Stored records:
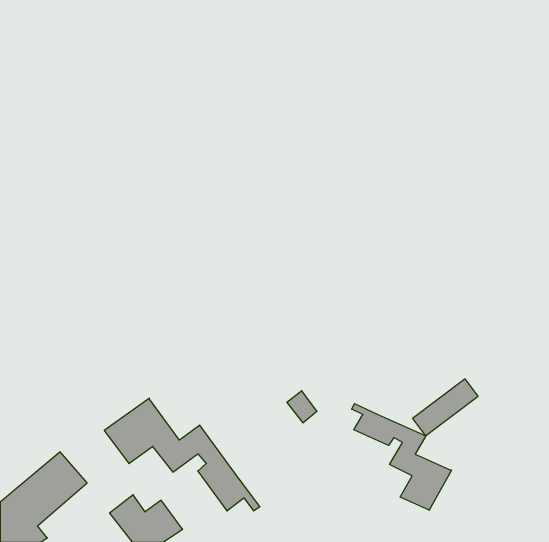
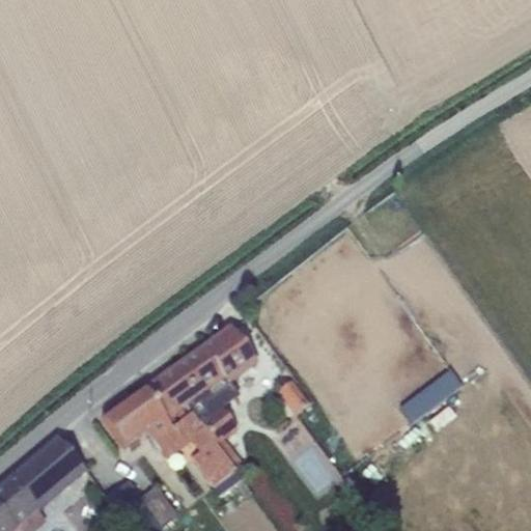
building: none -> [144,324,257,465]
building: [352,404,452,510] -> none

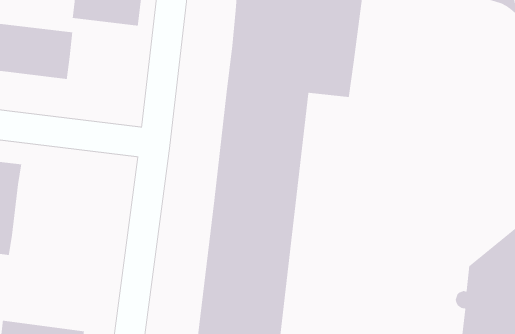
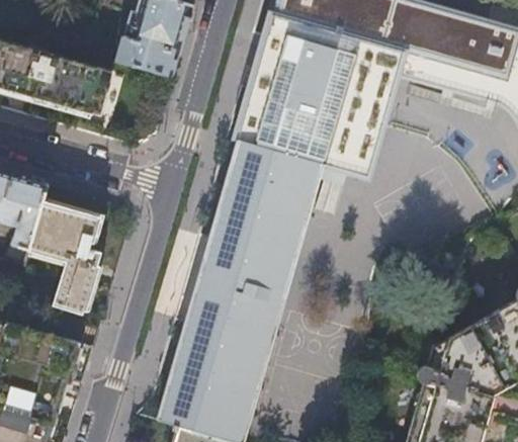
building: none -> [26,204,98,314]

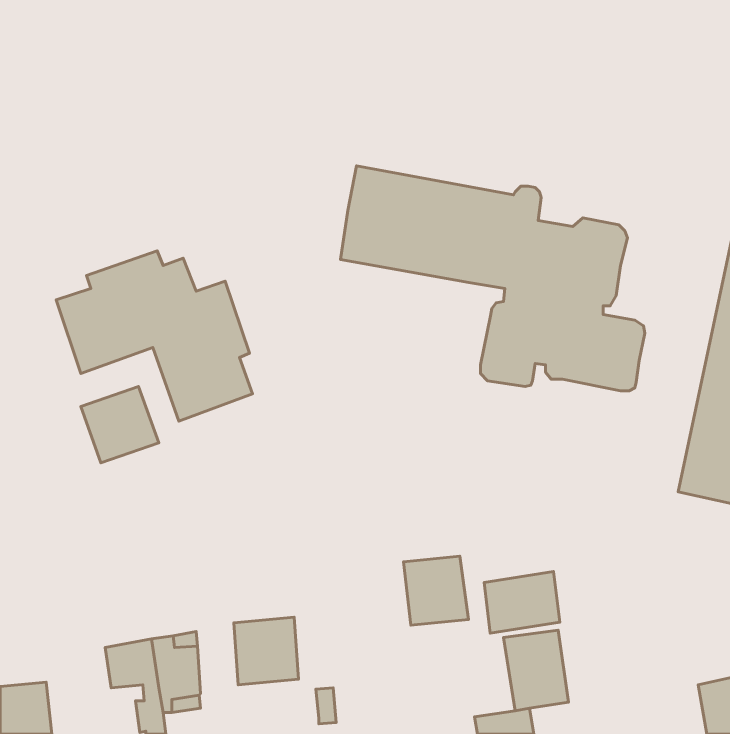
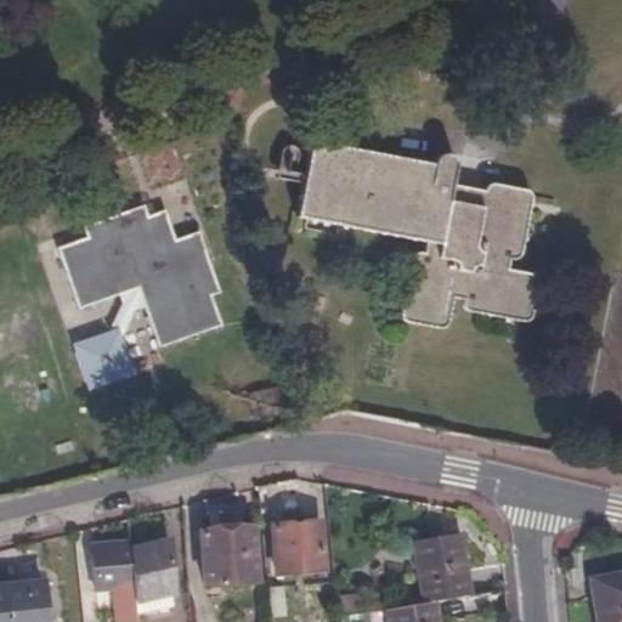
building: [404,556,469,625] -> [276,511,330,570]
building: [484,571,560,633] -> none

* _WHAT THIS TASK INVOLVES_: Your copy of the data above should match it exactly, apart from the images.

* _ANSWER SPACE_:
building: none -> [144,324,257,465]
building: [352,404,452,510] -> none

building: none -> [26,204,98,314]

building: [404,556,469,625] -> [276,511,330,570]
building: [484,571,560,633] -> none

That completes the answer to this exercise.